Task item => Every line of the following records that includes "added" should be copied.
Top of Dataset records
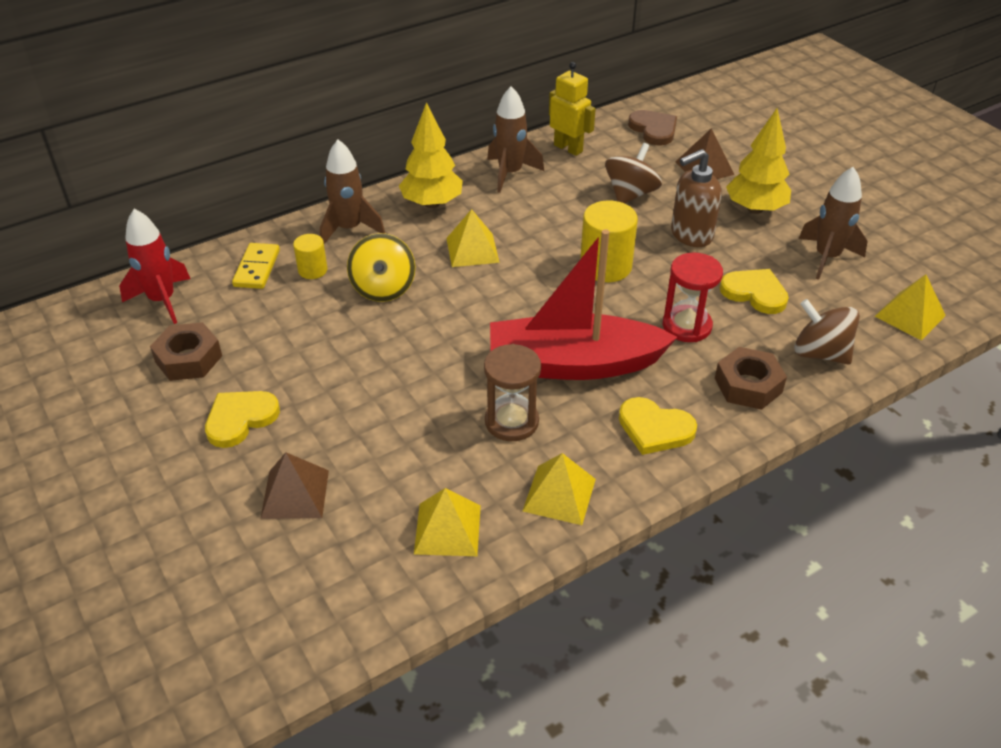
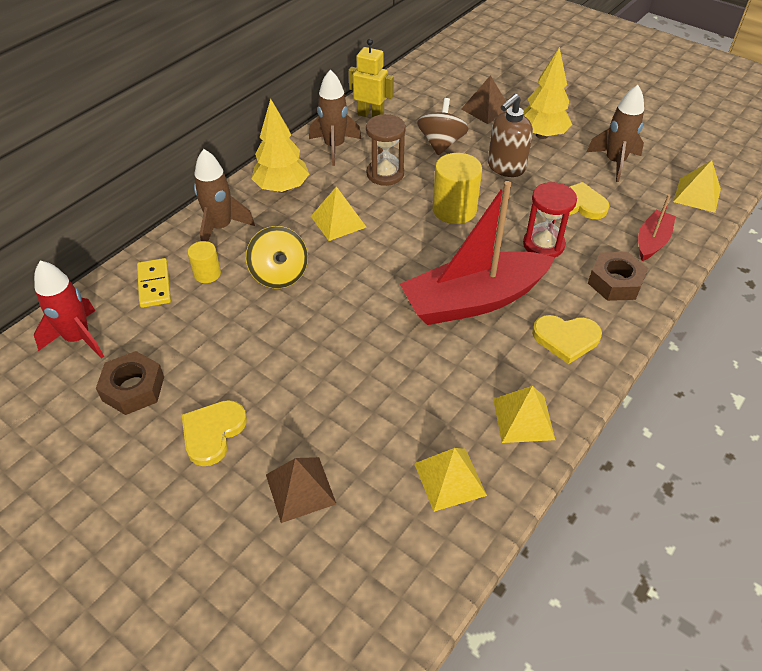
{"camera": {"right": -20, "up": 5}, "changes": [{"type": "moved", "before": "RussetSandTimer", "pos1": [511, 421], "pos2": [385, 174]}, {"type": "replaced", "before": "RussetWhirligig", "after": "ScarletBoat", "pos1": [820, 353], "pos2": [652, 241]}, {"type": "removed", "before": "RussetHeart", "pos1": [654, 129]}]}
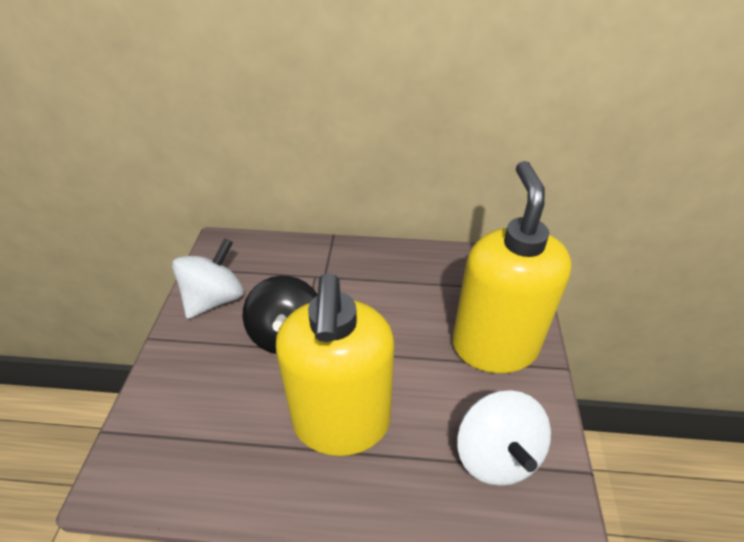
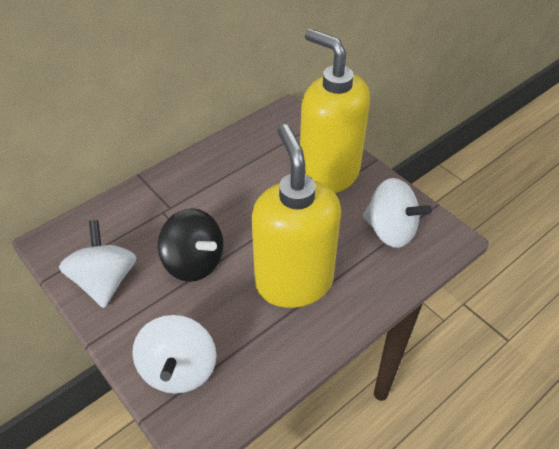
{"camera": {"right": -45, "up": 5}, "changes": [{"type": "added", "after": "SnowWhiteWhirligig", "pos2": [179, 369]}, {"type": "turned", "before": "GoldenSoapDispenser", "pos1": [341, 423], "pos2": [293, 282], "turn": -150}]}
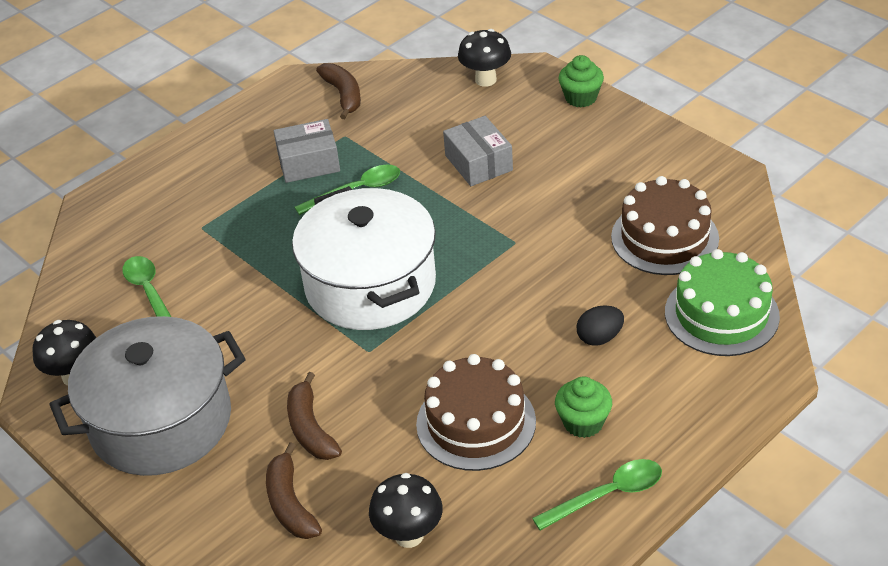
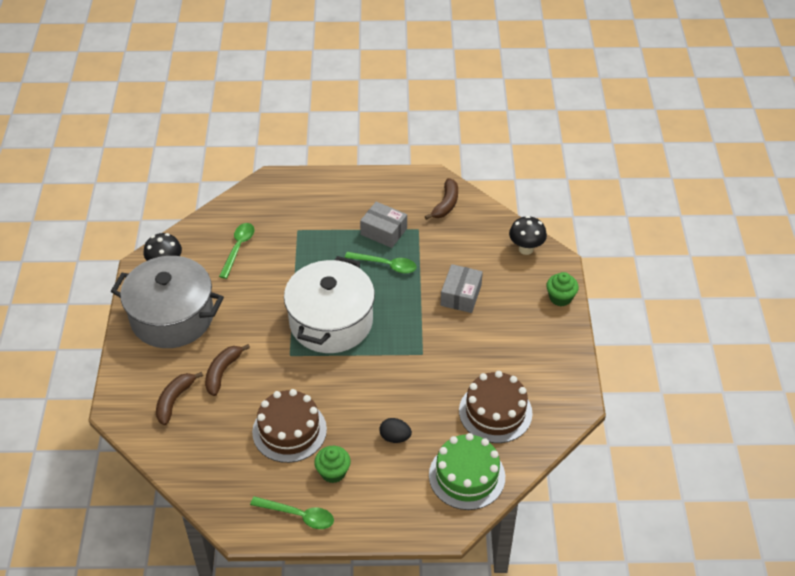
{"camera": {"right": 40, "up": 5}, "changes": [{"type": "removed", "before": "BlackMushroom", "pos1": [409, 535]}]}
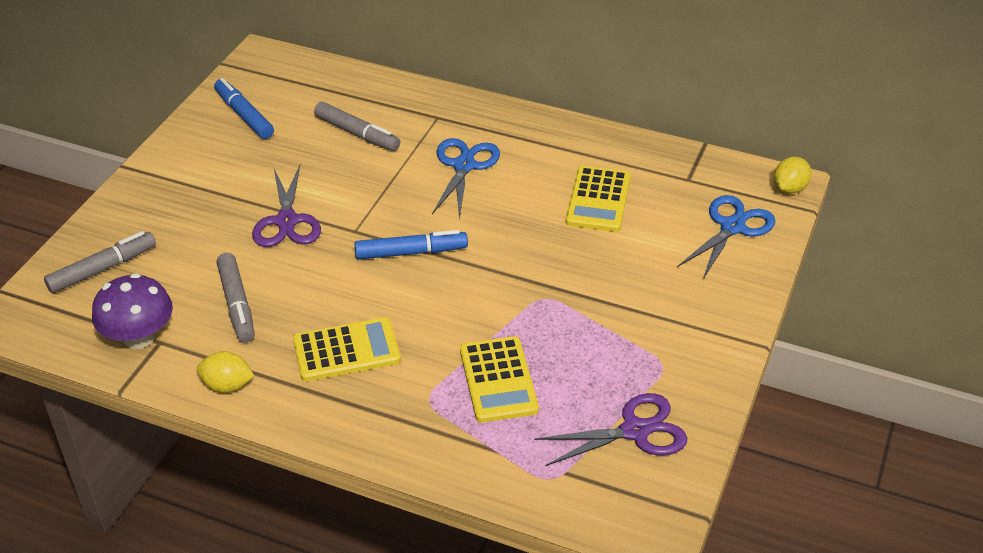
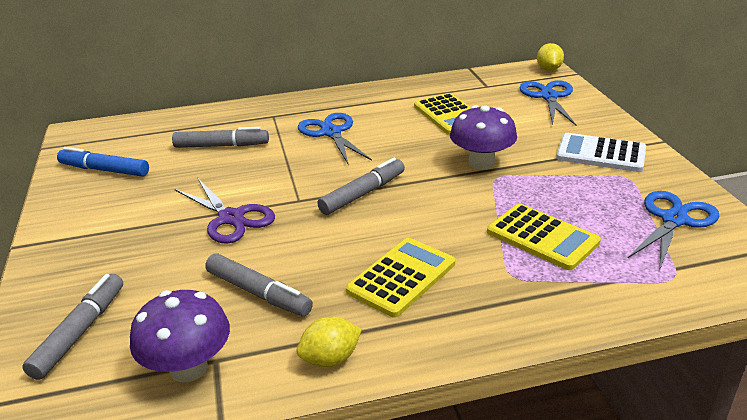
{"camera": {"right": -35, "up": -10}, "changes": [{"type": "recoloured", "before": "RoyalBlueMarker", "after": "AshGreyMarker", "pos1": [411, 252], "pos2": [363, 193]}, {"type": "added", "after": "PurpleMushroom", "pos2": [481, 163]}, {"type": "added", "after": "SnowWhiteAddingMachine", "pos2": [600, 154]}, {"type": "recoloured", "before": "PurpleScissors", "after": "RoyalBlueScissors", "pos1": [635, 431], "pos2": [674, 220]}]}
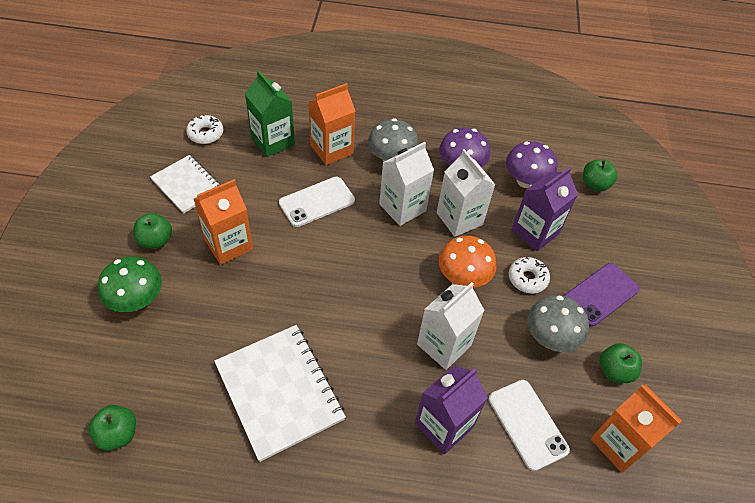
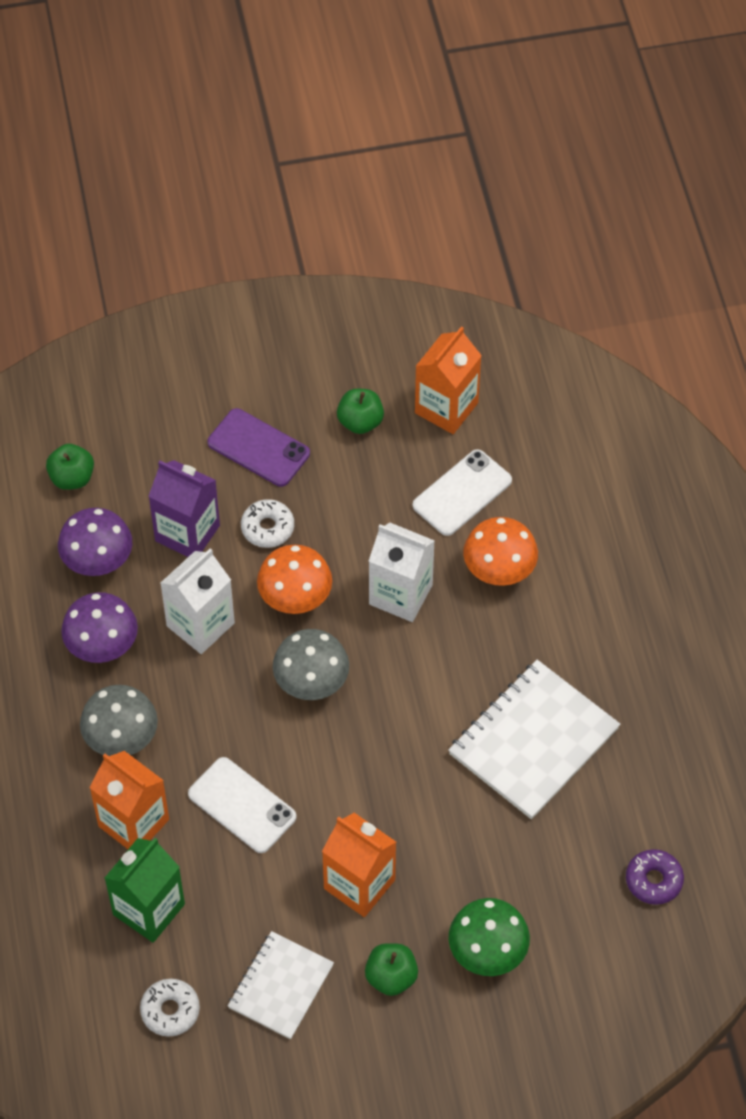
{"camera": {"right": -105, "up": 5}, "changes": [{"type": "moved", "before": "AshGreyMushroom", "pos1": [550, 337], "pos2": [311, 682]}, {"type": "replaced", "before": "PurpleMilkCarton", "after": "OrangeMushroom", "pos1": [443, 425], "pos2": [499, 570]}, {"type": "replaced", "before": "GreenApple", "after": "PurpleDoughnut", "pos1": [118, 434], "pos2": [653, 880]}, {"type": "removed", "before": "SnowWhiteMilkCarton", "pos1": [402, 207]}]}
Bottom of Dataset records
Answer area =>
{"camera": {"right": -45, "up": 5}, "changes": [{"type": "added", "after": "SnowWhiteWhirligig", "pos2": [179, 369]}, {"type": "turned", "before": "GoldenSoapDispenser", "pos1": [341, 423], "pos2": [293, 282], "turn": -150}]}
{"camera": {"right": -35, "up": -10}, "changes": [{"type": "recoloured", "before": "RoyalBlueMarker", "after": "AshGreyMarker", "pos1": [411, 252], "pos2": [363, 193]}, {"type": "added", "after": "PurpleMushroom", "pos2": [481, 163]}, {"type": "added", "after": "SnowWhiteAddingMachine", "pos2": [600, 154]}, {"type": "recoloured", "before": "PurpleScissors", "after": "RoyalBlueScissors", "pos1": [635, 431], "pos2": [674, 220]}]}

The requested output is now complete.